[[ Source data, beginning ]]
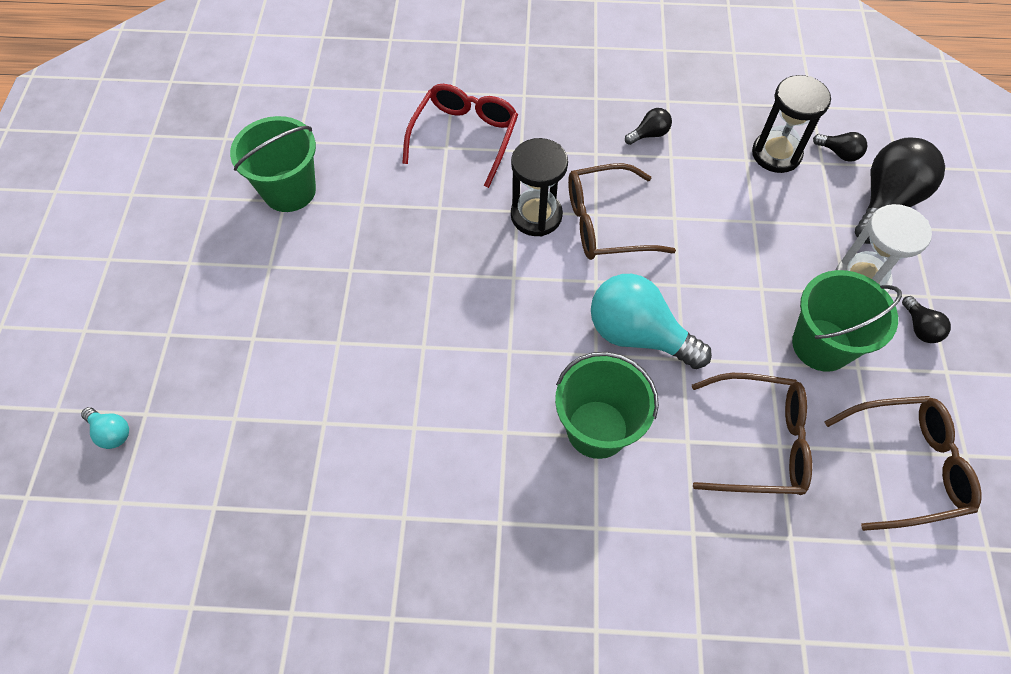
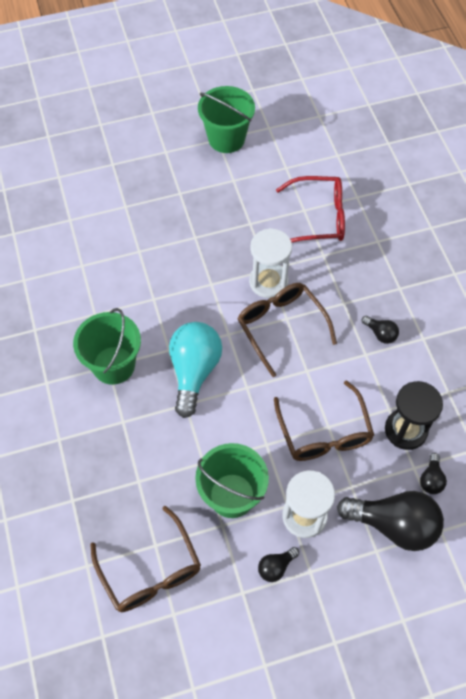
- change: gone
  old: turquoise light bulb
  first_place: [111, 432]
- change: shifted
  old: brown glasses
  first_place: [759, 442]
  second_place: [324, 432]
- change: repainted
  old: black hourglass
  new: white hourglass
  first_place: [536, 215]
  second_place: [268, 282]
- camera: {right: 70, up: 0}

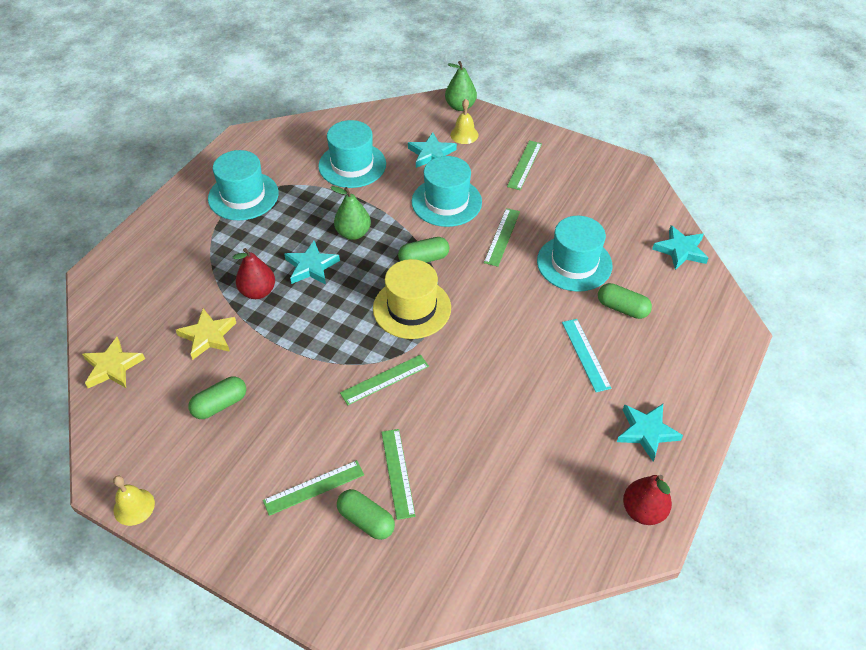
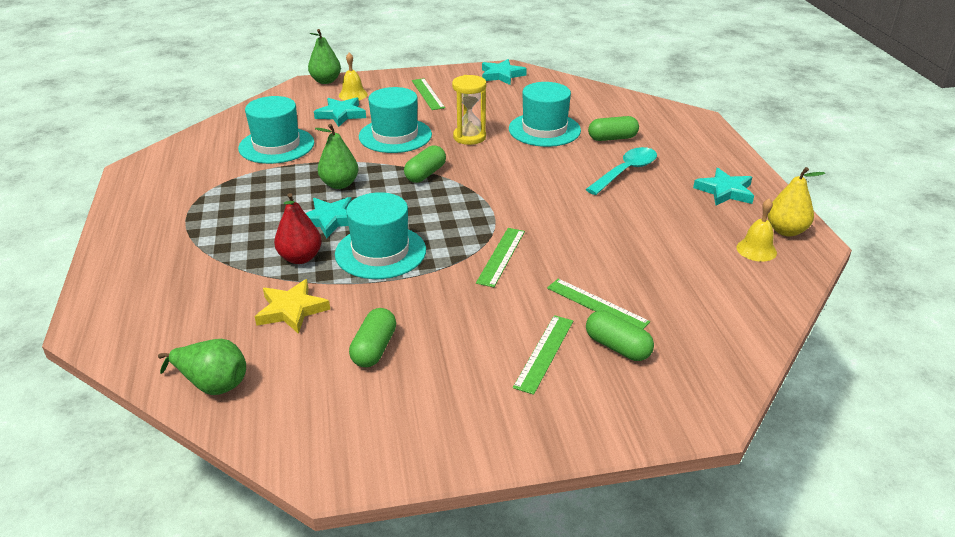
- change: gone
  old: yellow hat
  first_place: [412, 308]
- change: shifted
  old: yellow bell
  first_place: [134, 507]
  second_place: [756, 250]
- change: shifted
  old: turquoise hat
  first_place: [243, 196]
  second_place: [380, 252]
- change: shifted
  old: turquoise star
  first_place: [680, 250]
  second_place: [501, 75]
- change: swapped
  old: yellow star
  new: green pear
  first_place: [113, 367]
  second_place: [212, 384]
- change: swapped
  old: green ruler
  new: yellow hourglass
  first_place: [502, 236]
  second_place: [469, 137]
- change: swapped
  old: turquoise ruler
  new: turquoise spoon
  first_place: [586, 354]
  second_place: [626, 172]
- change: repainted
  old: red pear
  new: yellow pear
  first_place: [643, 511]
  second_place: [786, 231]
- change: rotated
  old: green capsule
  first_place: [366, 520]
  second_place: [617, 347]
  degrees: 45
- camera: {right: -40, up: -15}

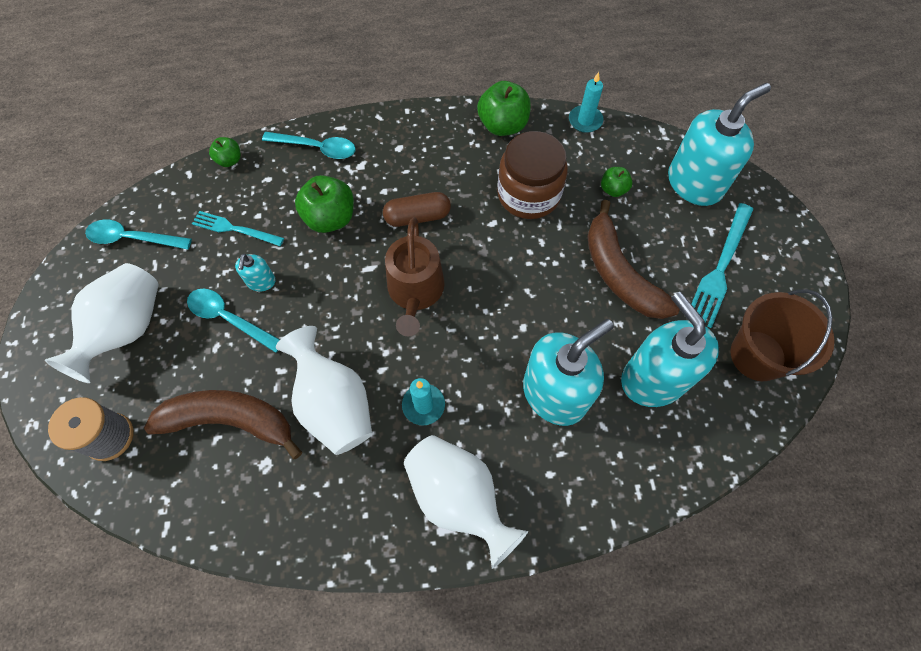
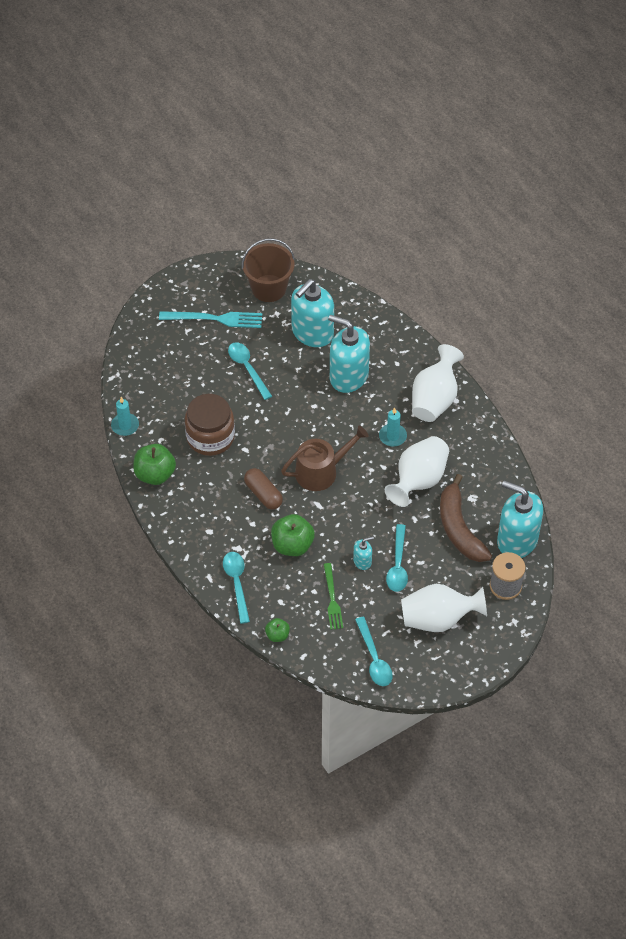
- change: gone
  old: green apple
  first_place: [613, 189]
- change: shifted
  old: turquoise soap dispenser
  first_place: [694, 183]
  second_place: [517, 540]
- change: swapped
  old: brown banana
  new: turquoise spoon
  first_place: [619, 273]
  second_place: [247, 368]
- change: repainted
  old: turquoise fork
  new: green fork
  first_place: [235, 229]
  second_place: [332, 599]
- camera: {right: -115, up: -10}

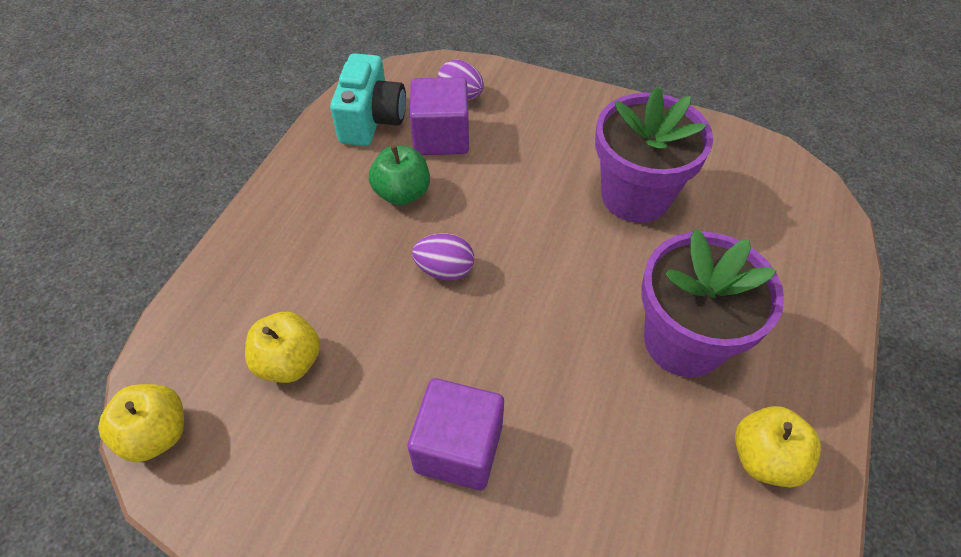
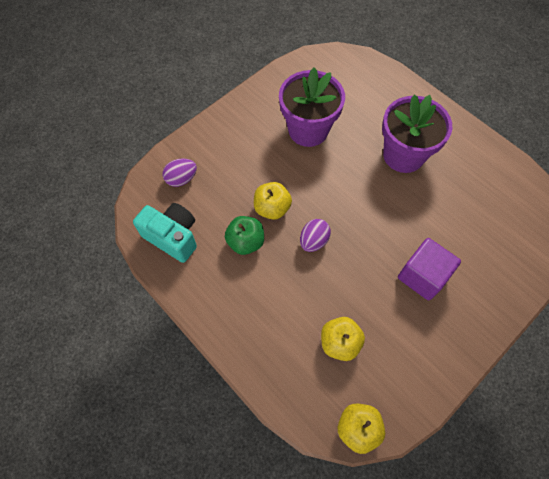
- change: gone
  old: purple cube
  first_place: [441, 137]
- change: shifted
  old: yellow apple
  first_place: [764, 458]
  second_place: [272, 208]
- camera: {right: -65, up: 10}

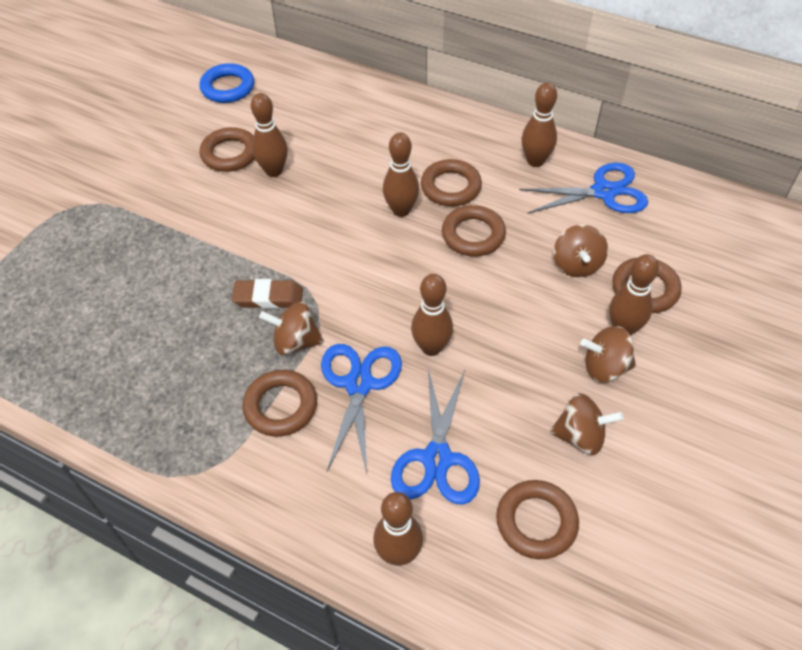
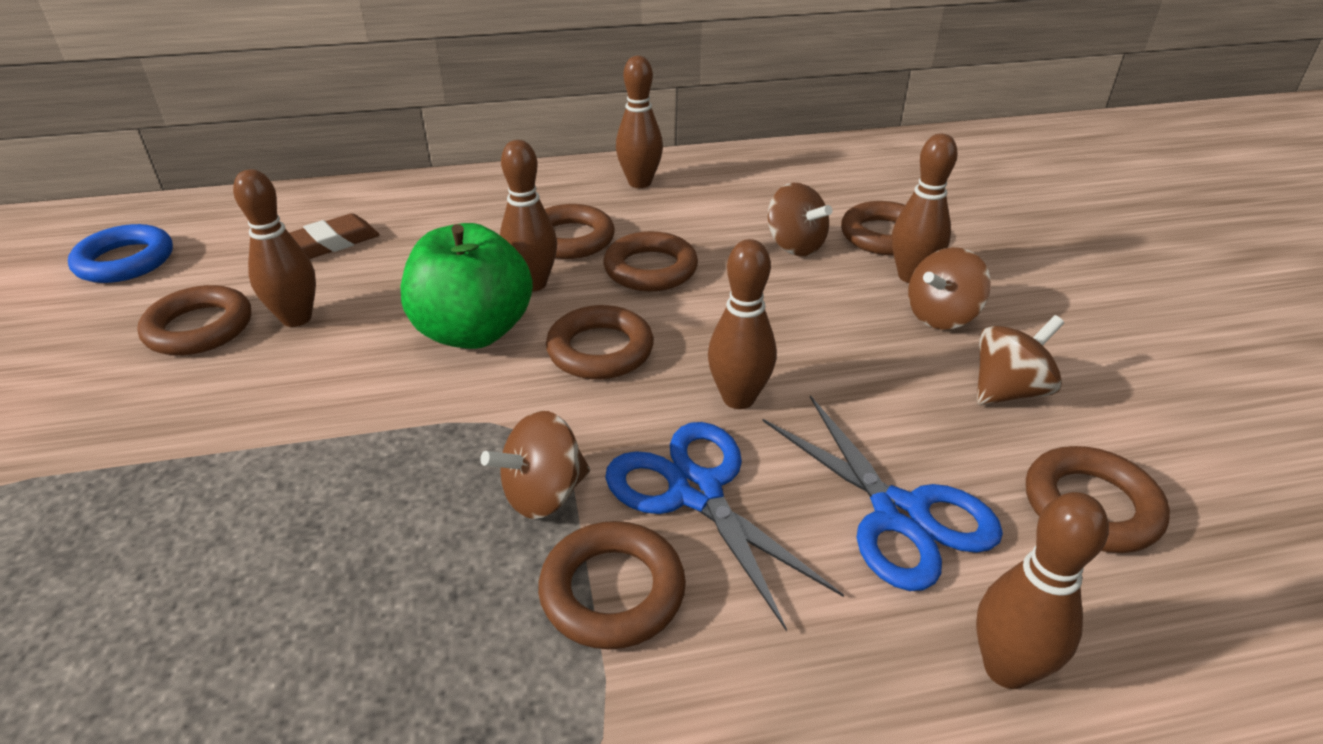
- change: gone
  old: blue scissors
  first_place: [603, 192]
- change: new
  new: green apple
  second_place: [473, 332]
- change: new
  new: brown ring
  second_place: [600, 350]
- change: shifted
  old: brown eraser
  first_place: [268, 298]
  second_place: [331, 243]
- camera: {right: -40, up: -15}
[[ Source data, end ]]
Brief: Every line that contains the string "right" should be copied from the records.

Result:
- camera: {right: 70, up: 0}
- camera: {right: -40, up: -15}
- camera: {right: -115, up: -10}
- camera: {right: -65, up: 10}
- camera: {right: -40, up: -15}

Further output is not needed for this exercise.